RECORDED INFORMATION
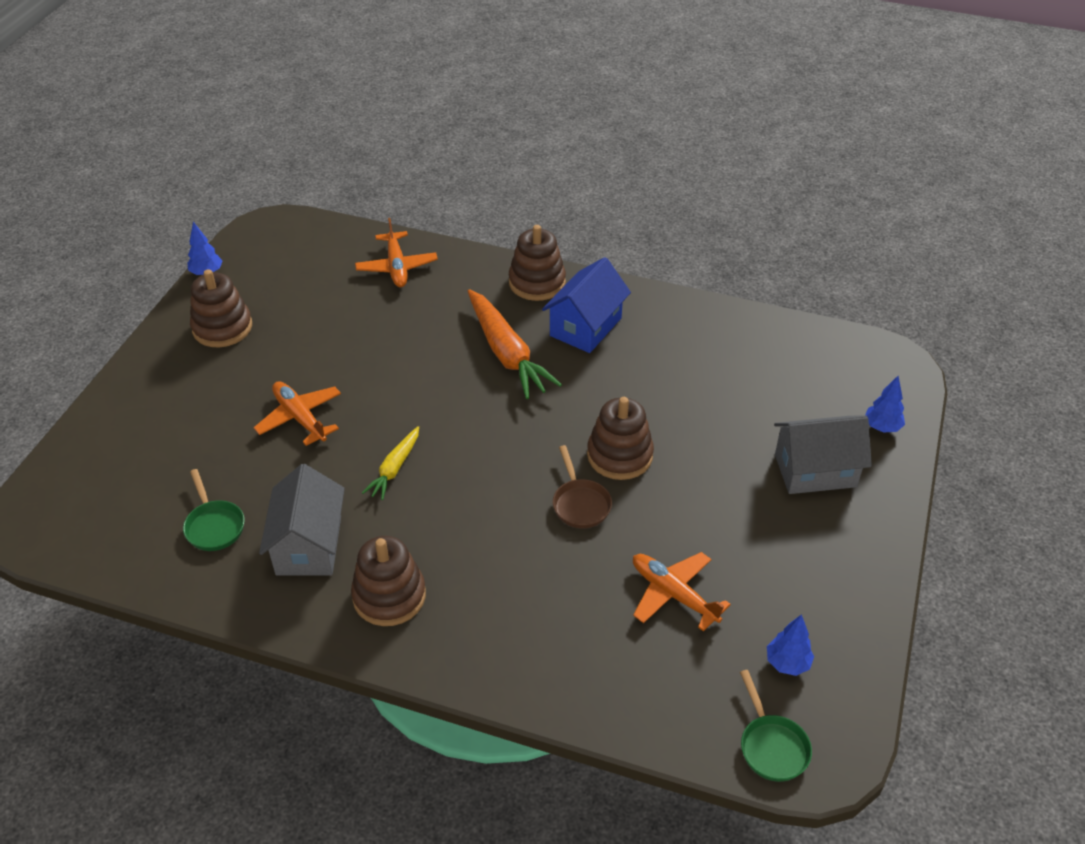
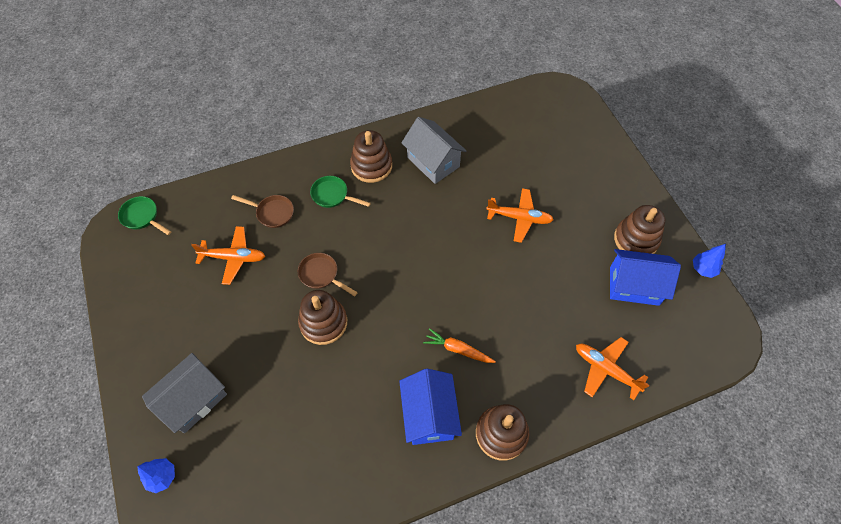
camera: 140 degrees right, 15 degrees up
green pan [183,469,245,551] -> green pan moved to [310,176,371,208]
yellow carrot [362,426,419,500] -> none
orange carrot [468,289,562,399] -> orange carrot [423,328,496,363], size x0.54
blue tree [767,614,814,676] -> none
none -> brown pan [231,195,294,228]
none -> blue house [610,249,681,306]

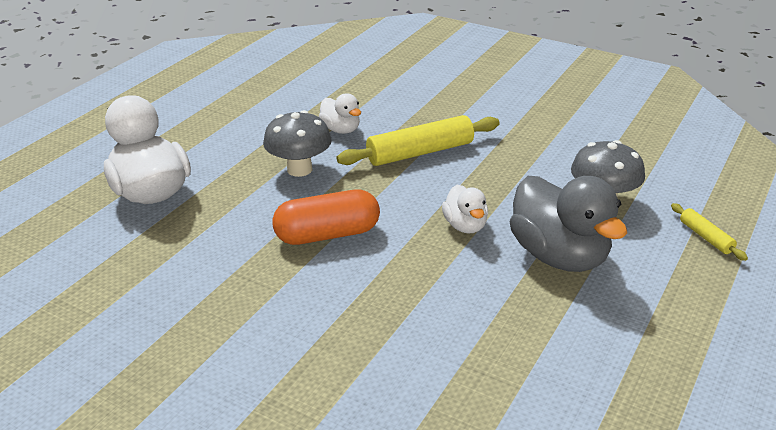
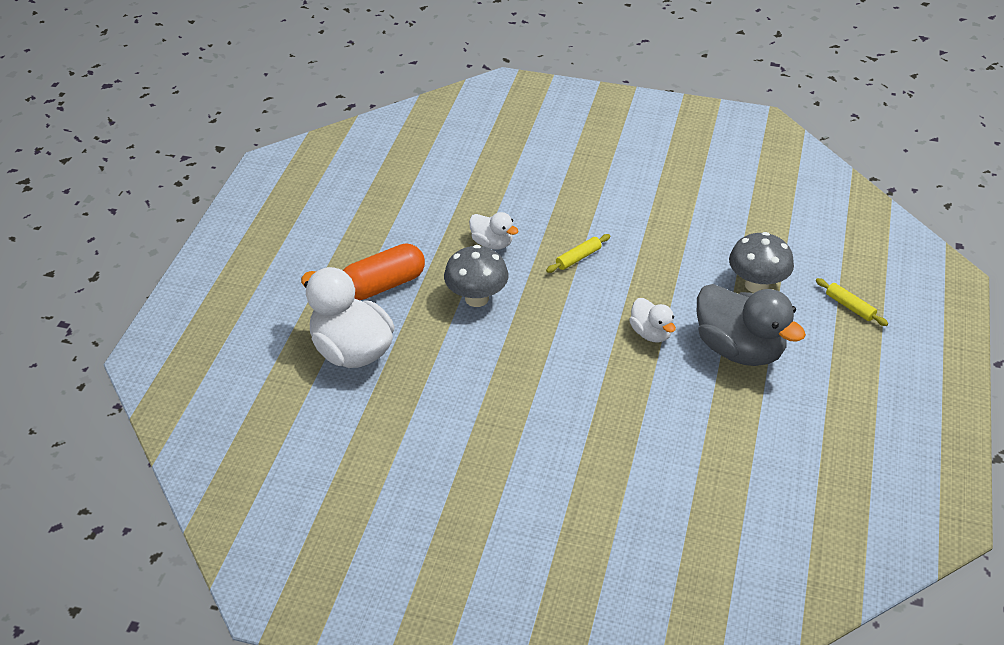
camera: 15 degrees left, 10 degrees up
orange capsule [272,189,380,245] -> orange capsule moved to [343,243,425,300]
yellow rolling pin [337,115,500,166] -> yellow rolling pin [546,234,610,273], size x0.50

EXERCISE DESCRIPTION
Wherever the string "size" appears in the entries above, return the line it appears on.

WRITTEN ANSWER
orange carrot [468,289,562,399] -> orange carrot [423,328,496,363], size x0.54
yellow rolling pin [337,115,500,166] -> yellow rolling pin [546,234,610,273], size x0.50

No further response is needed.